What is being asked:
All of the entries need to be printed again exactly; pictures are the only thing to omit.

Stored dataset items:
____________________
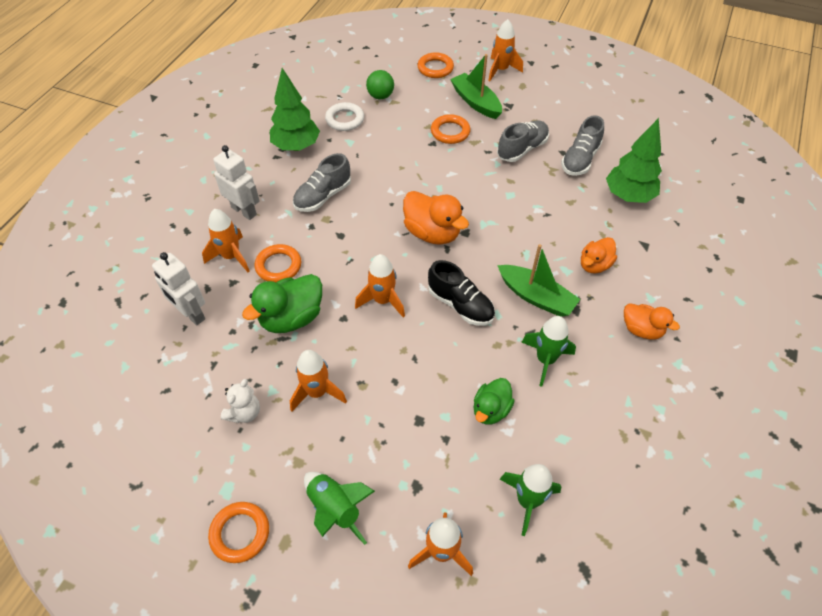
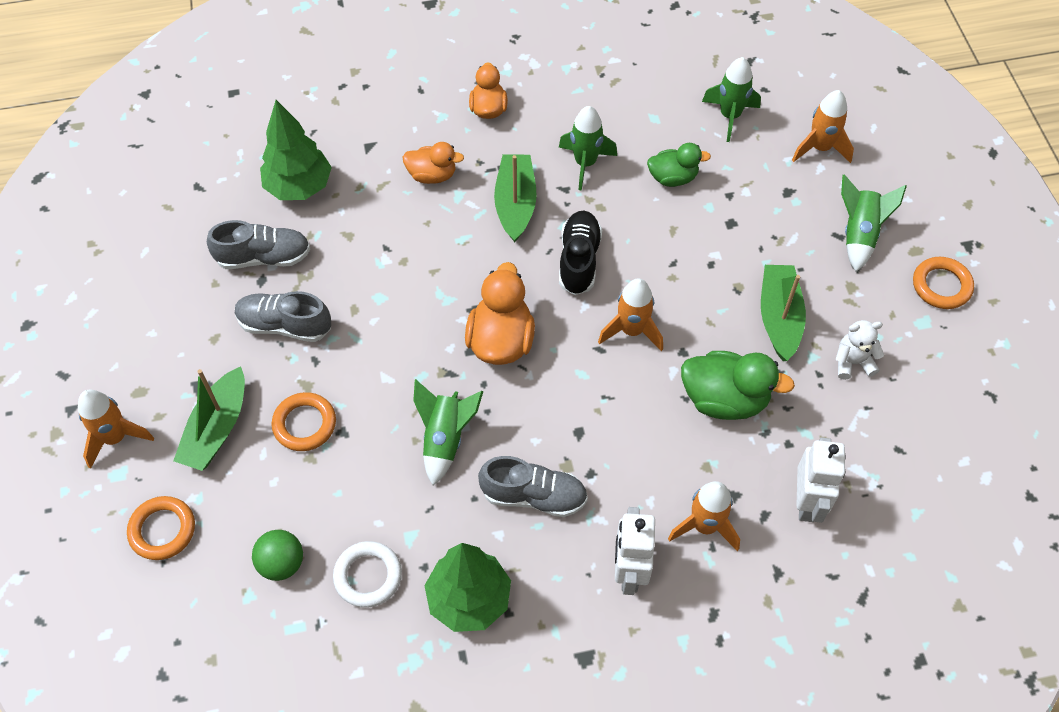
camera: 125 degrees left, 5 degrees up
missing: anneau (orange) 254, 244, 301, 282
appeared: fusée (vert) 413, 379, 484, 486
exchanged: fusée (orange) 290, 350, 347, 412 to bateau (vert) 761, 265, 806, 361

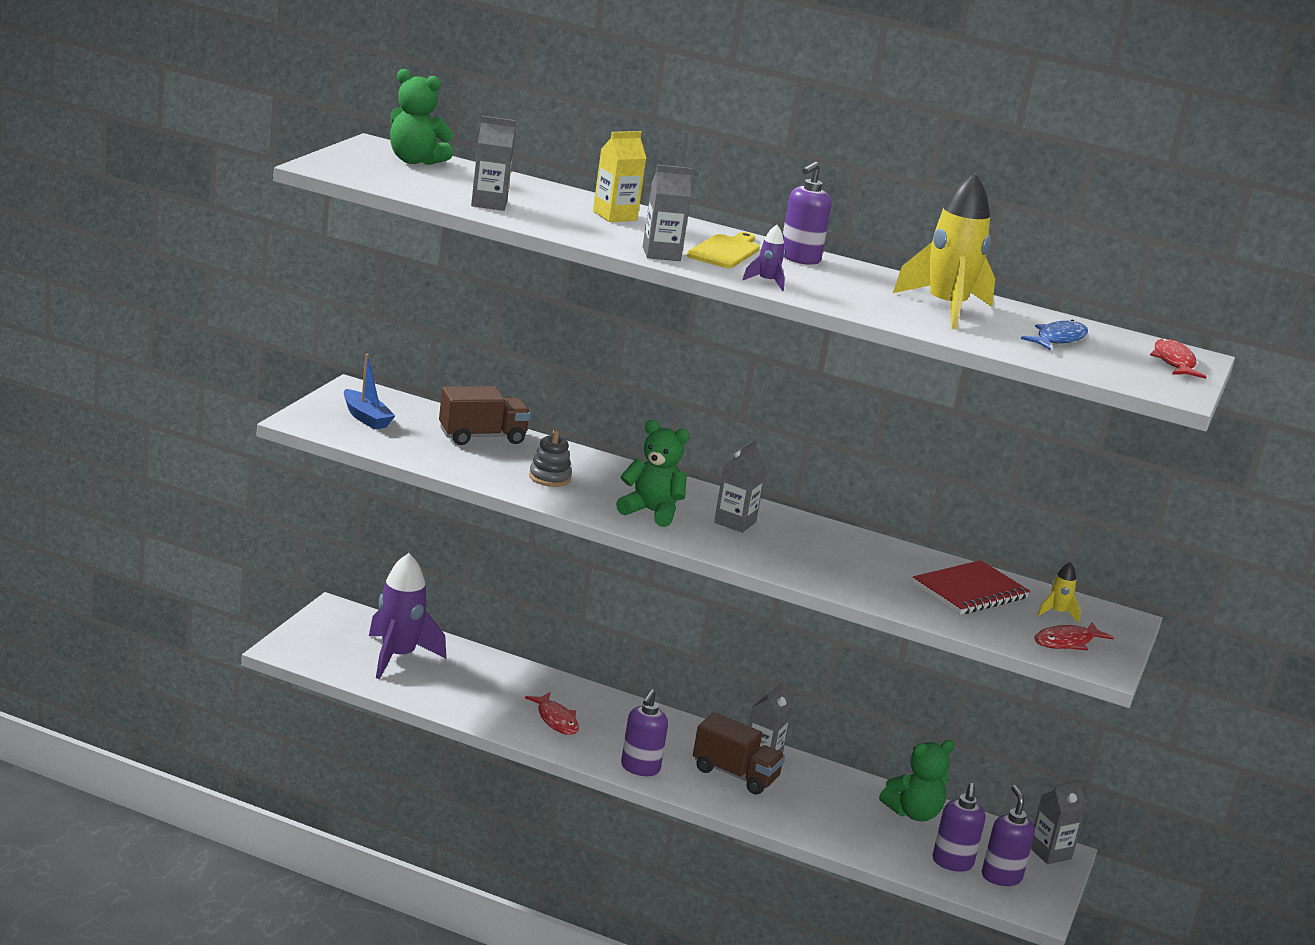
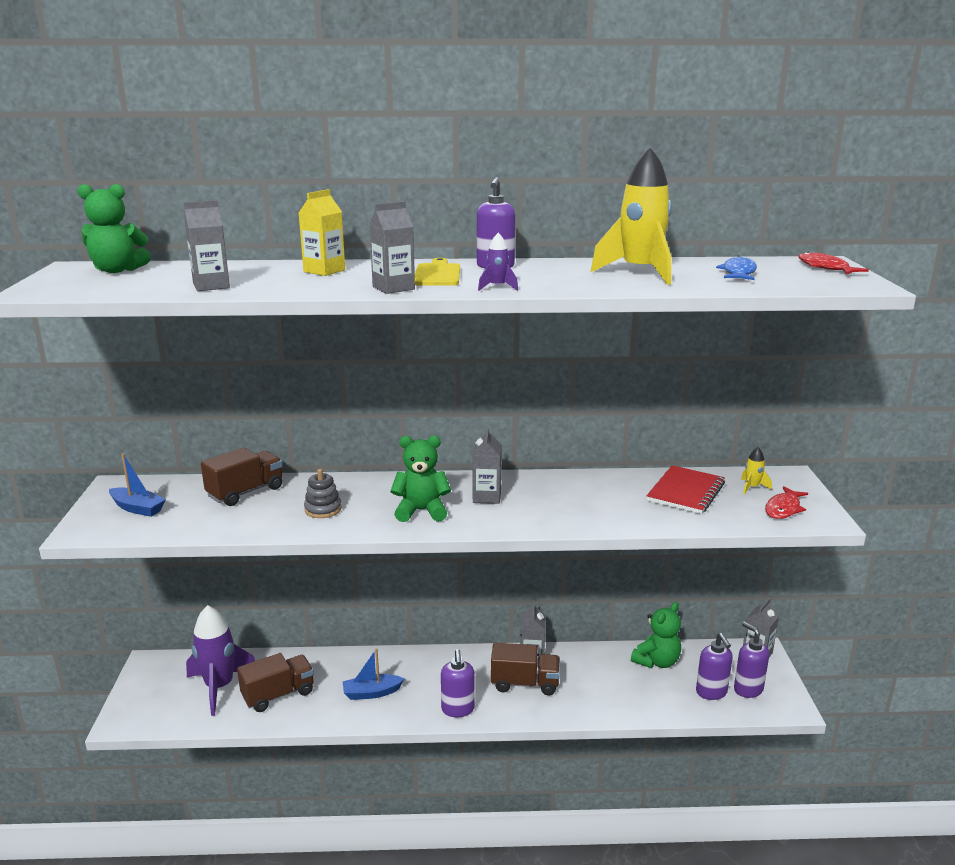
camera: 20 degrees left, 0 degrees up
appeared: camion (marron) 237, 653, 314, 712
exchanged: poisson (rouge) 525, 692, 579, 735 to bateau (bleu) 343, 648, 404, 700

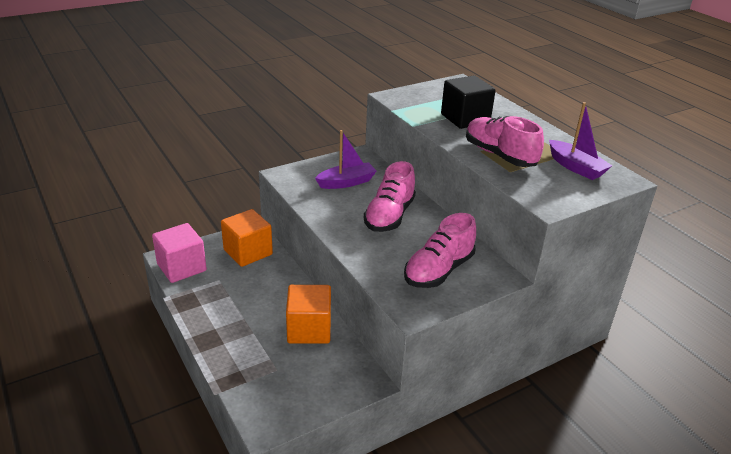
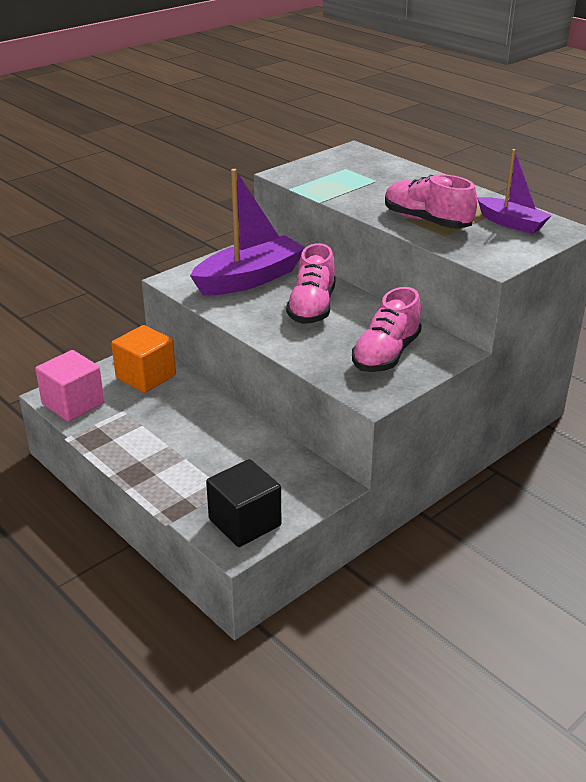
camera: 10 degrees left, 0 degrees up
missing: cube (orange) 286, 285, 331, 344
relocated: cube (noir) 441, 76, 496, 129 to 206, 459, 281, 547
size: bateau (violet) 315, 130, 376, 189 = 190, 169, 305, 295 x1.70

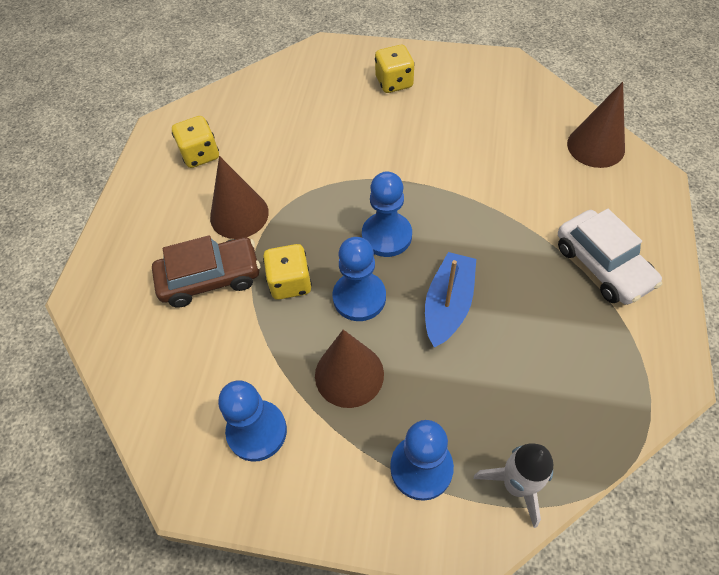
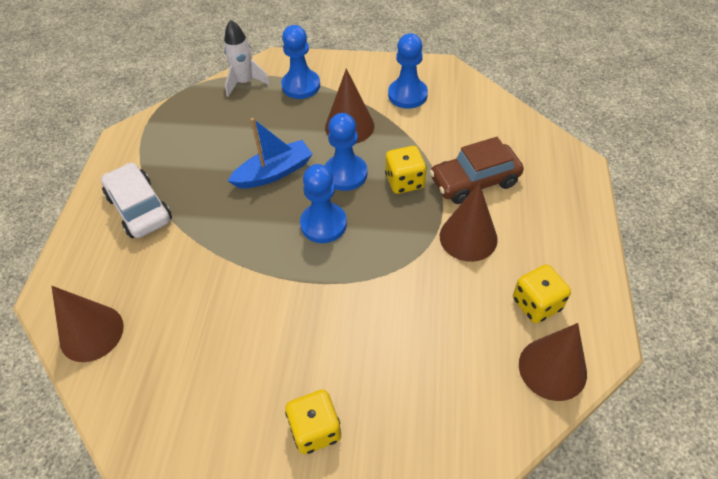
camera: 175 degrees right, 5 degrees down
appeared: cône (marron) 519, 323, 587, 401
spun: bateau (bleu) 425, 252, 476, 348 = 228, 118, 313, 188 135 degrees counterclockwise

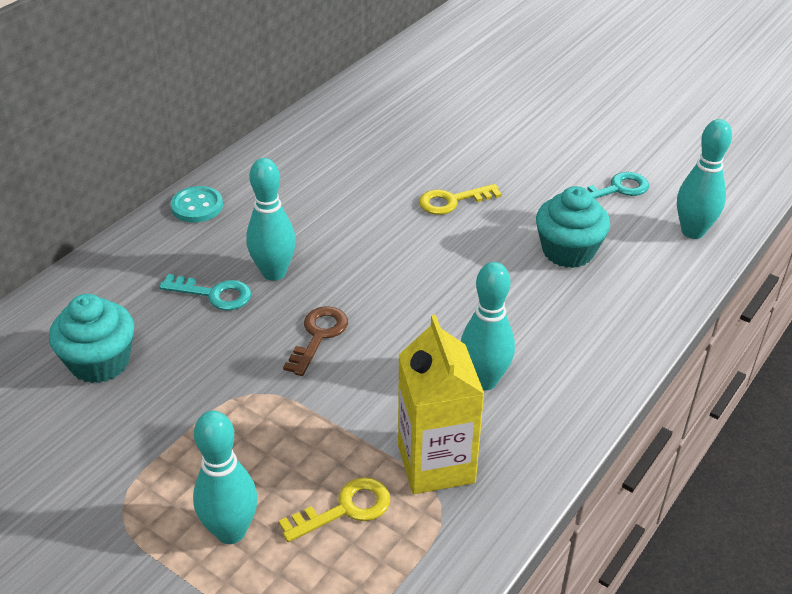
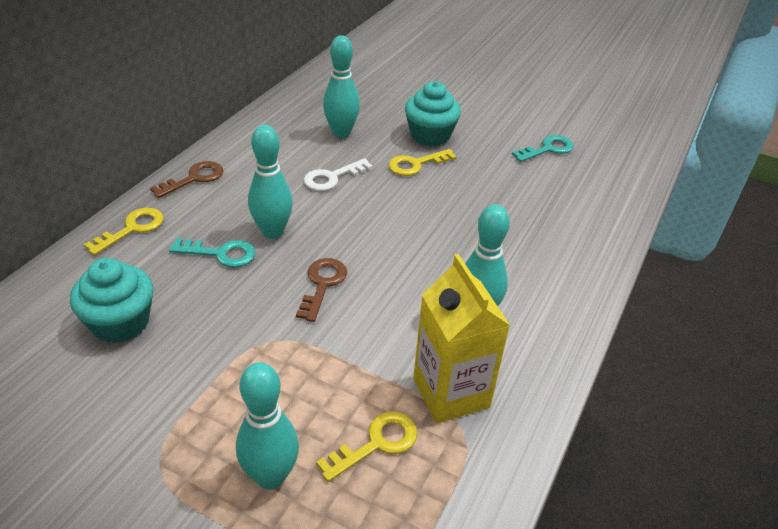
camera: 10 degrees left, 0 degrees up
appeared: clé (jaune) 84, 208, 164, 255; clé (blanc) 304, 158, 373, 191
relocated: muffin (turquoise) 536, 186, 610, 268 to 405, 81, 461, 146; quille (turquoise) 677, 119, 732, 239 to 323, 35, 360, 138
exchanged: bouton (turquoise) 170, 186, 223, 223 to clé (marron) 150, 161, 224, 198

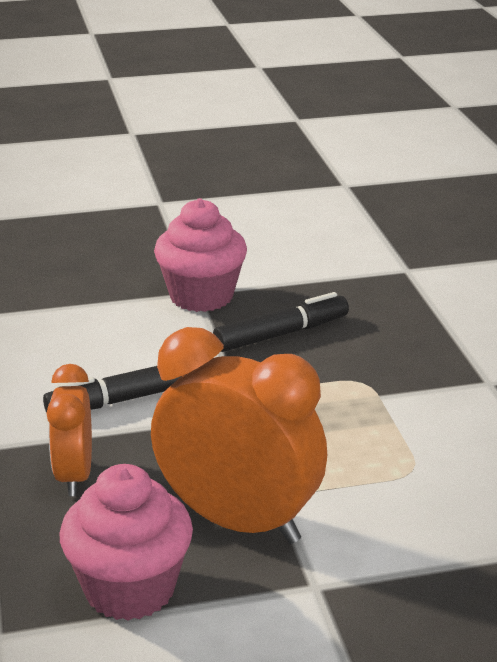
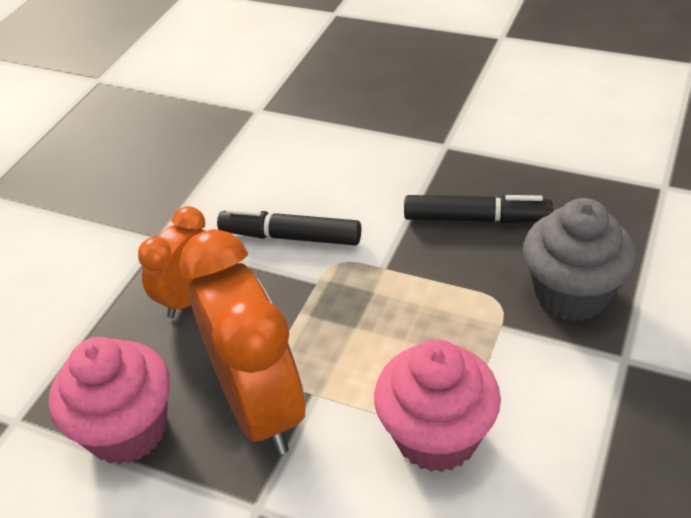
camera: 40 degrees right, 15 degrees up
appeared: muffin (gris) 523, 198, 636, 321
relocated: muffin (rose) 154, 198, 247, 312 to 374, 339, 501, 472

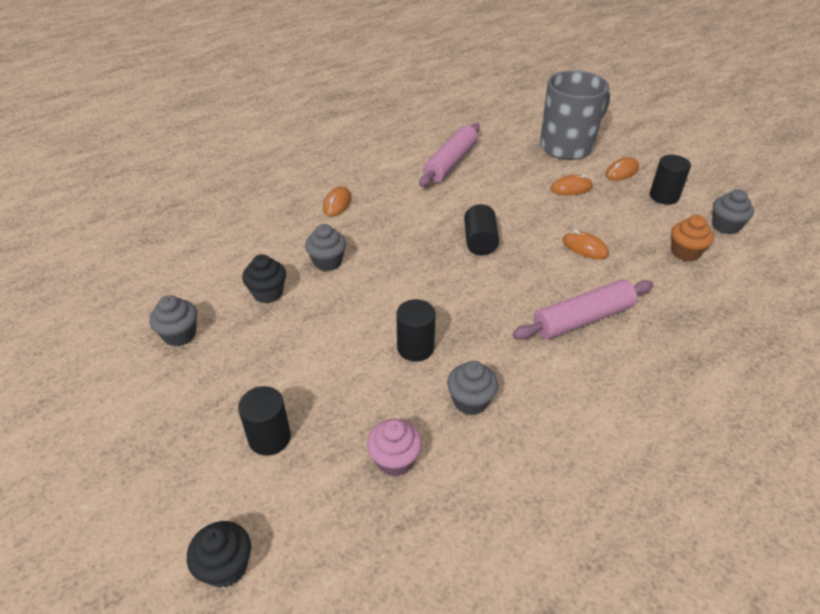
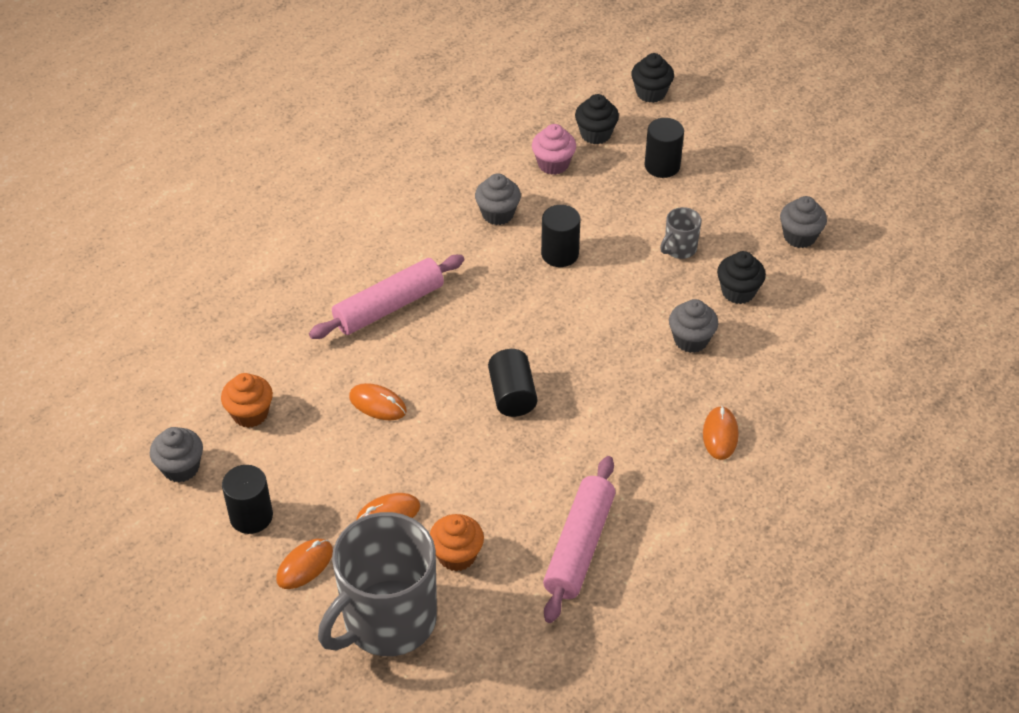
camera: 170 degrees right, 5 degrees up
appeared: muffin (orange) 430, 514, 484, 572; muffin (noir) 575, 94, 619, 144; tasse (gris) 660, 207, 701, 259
____________________
Result for this exercise:
camera: 125 degrees left, 5 degrees up
missing: anneau (orange) 254, 244, 301, 282
appeared: fusée (vert) 413, 379, 484, 486
exchanged: fusée (orange) 290, 350, 347, 412 to bateau (vert) 761, 265, 806, 361

camera: 20 degrees left, 0 degrees up
appeared: camion (marron) 237, 653, 314, 712
exchanged: poisson (rouge) 525, 692, 579, 735 to bateau (bleu) 343, 648, 404, 700

camera: 10 degrees left, 0 degrees up
missing: cube (orange) 286, 285, 331, 344
relocated: cube (noir) 441, 76, 496, 129 to 206, 459, 281, 547
size: bateau (violet) 315, 130, 376, 189 = 190, 169, 305, 295 x1.70

camera: 175 degrees right, 5 degrees down
appeared: cône (marron) 519, 323, 587, 401
spun: bateau (bleu) 425, 252, 476, 348 = 228, 118, 313, 188 135 degrees counterclockwise

camera: 10 degrees left, 0 degrees up
appeared: clé (jaune) 84, 208, 164, 255; clé (blanc) 304, 158, 373, 191
relocated: muffin (turquoise) 536, 186, 610, 268 to 405, 81, 461, 146; quille (turquoise) 677, 119, 732, 239 to 323, 35, 360, 138
exchanged: bouton (turquoise) 170, 186, 223, 223 to clé (marron) 150, 161, 224, 198

camera: 40 degrees right, 15 degrees up
appeared: muffin (gris) 523, 198, 636, 321
relocated: muffin (rose) 154, 198, 247, 312 to 374, 339, 501, 472

camera: 170 degrees right, 5 degrees up
appeared: muffin (orange) 430, 514, 484, 572; muffin (noir) 575, 94, 619, 144; tasse (gris) 660, 207, 701, 259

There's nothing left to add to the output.